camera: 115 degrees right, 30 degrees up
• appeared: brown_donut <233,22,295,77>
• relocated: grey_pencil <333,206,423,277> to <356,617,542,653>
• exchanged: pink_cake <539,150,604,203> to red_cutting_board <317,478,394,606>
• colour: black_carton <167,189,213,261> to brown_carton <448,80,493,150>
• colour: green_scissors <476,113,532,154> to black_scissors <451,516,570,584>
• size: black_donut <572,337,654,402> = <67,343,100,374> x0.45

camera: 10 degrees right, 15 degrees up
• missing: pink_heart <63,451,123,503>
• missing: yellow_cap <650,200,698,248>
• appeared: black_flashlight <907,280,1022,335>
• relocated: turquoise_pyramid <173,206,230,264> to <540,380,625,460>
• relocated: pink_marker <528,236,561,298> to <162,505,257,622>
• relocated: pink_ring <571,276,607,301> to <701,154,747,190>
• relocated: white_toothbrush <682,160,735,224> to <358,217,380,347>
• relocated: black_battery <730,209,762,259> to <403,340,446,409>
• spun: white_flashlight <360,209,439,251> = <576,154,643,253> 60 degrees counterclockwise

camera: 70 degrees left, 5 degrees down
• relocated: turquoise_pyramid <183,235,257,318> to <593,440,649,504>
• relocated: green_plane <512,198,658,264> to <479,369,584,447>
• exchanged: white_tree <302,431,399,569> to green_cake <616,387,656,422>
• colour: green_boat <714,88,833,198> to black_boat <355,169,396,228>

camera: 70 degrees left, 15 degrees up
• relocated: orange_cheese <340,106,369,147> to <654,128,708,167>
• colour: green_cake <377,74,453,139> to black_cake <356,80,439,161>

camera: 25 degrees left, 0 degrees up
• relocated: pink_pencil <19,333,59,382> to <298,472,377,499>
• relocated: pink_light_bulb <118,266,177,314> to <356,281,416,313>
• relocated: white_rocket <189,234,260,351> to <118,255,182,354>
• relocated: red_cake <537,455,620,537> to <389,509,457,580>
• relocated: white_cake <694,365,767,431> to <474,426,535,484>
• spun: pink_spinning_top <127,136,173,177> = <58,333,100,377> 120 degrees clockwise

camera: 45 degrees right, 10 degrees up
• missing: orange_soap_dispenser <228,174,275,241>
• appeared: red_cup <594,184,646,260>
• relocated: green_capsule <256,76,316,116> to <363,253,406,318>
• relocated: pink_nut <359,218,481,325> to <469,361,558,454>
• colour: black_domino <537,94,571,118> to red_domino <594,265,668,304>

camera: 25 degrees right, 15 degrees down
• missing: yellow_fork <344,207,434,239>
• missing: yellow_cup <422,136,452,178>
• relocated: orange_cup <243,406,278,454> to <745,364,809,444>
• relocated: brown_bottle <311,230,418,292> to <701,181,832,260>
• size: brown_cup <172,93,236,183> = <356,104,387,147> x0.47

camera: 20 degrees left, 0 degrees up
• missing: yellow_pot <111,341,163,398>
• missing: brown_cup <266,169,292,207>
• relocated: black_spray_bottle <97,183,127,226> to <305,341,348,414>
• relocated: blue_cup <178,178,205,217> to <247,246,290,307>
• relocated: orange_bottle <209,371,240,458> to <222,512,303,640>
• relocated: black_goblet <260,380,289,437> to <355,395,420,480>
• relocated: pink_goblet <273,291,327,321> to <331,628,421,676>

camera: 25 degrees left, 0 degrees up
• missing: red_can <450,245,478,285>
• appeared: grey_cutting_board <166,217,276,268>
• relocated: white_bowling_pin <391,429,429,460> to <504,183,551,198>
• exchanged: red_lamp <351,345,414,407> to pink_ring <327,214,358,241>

TASK ITEM: Send back exactly the lines of the listing above starting at the one with "to brown_carton <448,80,493,150>" and ending at the one with "to black_scissors <451,516,570,584>", inclusive, and no others.

RESPONSE AREA:
• colour: black_carton <167,189,213,261> to brown_carton <448,80,493,150>
• colour: green_scissors <476,113,532,154> to black_scissors <451,516,570,584>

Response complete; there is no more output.